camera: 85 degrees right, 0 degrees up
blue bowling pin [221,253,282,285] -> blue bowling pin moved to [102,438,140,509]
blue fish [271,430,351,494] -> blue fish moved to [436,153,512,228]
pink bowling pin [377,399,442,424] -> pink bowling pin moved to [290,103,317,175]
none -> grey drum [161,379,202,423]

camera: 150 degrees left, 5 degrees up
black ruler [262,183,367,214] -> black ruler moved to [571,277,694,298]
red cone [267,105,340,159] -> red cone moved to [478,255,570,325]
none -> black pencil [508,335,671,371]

◆ ◆ ◆

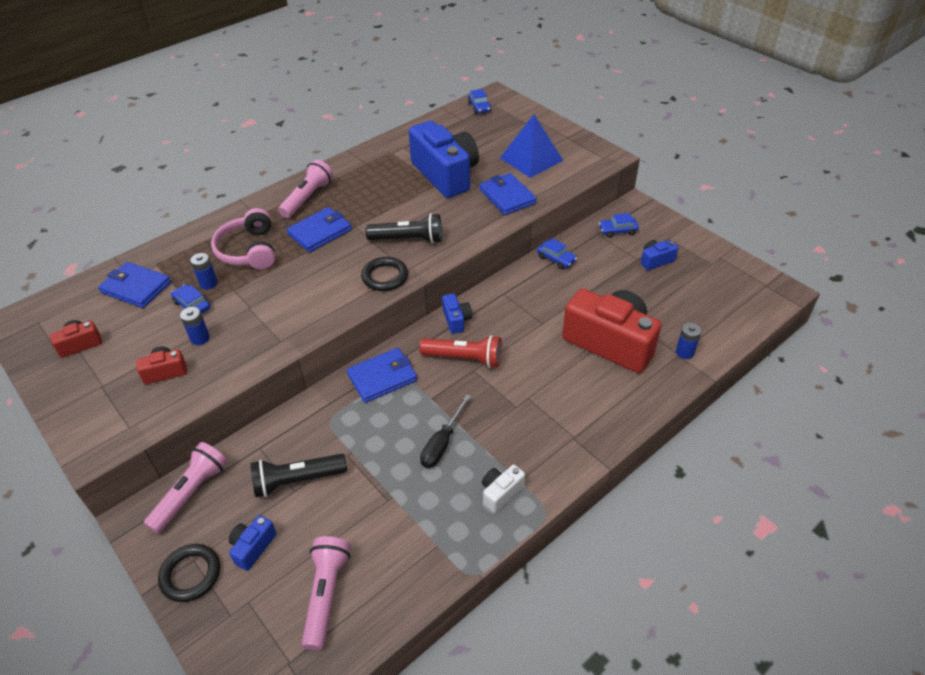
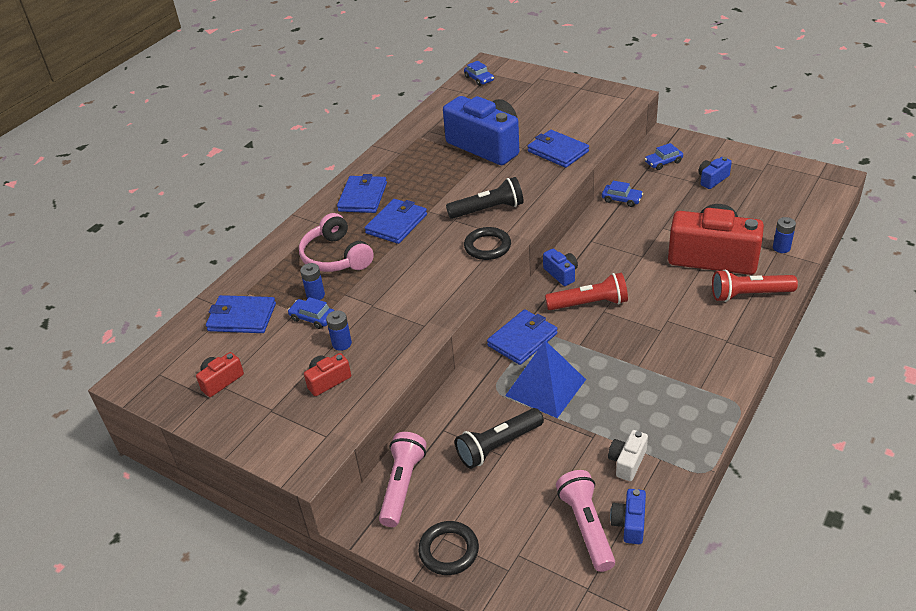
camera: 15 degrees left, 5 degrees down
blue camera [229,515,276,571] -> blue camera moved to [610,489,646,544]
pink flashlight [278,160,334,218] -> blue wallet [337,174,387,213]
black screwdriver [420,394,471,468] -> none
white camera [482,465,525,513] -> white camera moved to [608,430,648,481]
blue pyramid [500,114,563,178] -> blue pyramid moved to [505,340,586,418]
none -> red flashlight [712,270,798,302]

◆ ◆ ◆

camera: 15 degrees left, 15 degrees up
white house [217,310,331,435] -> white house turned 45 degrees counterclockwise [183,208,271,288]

◆ ◆ ◆

WORK TO BE COMPLETED – Output exactly the lines of the material above from the one containing "camera: 85 degrees right, 0 degrees up" up to and including the one containing "none -> grey drum [161,379,202,423]".

THE COMPLETED TASK –
camera: 85 degrees right, 0 degrees up
blue bowling pin [221,253,282,285] -> blue bowling pin moved to [102,438,140,509]
blue fish [271,430,351,494] -> blue fish moved to [436,153,512,228]
pink bowling pin [377,399,442,424] -> pink bowling pin moved to [290,103,317,175]
none -> grey drum [161,379,202,423]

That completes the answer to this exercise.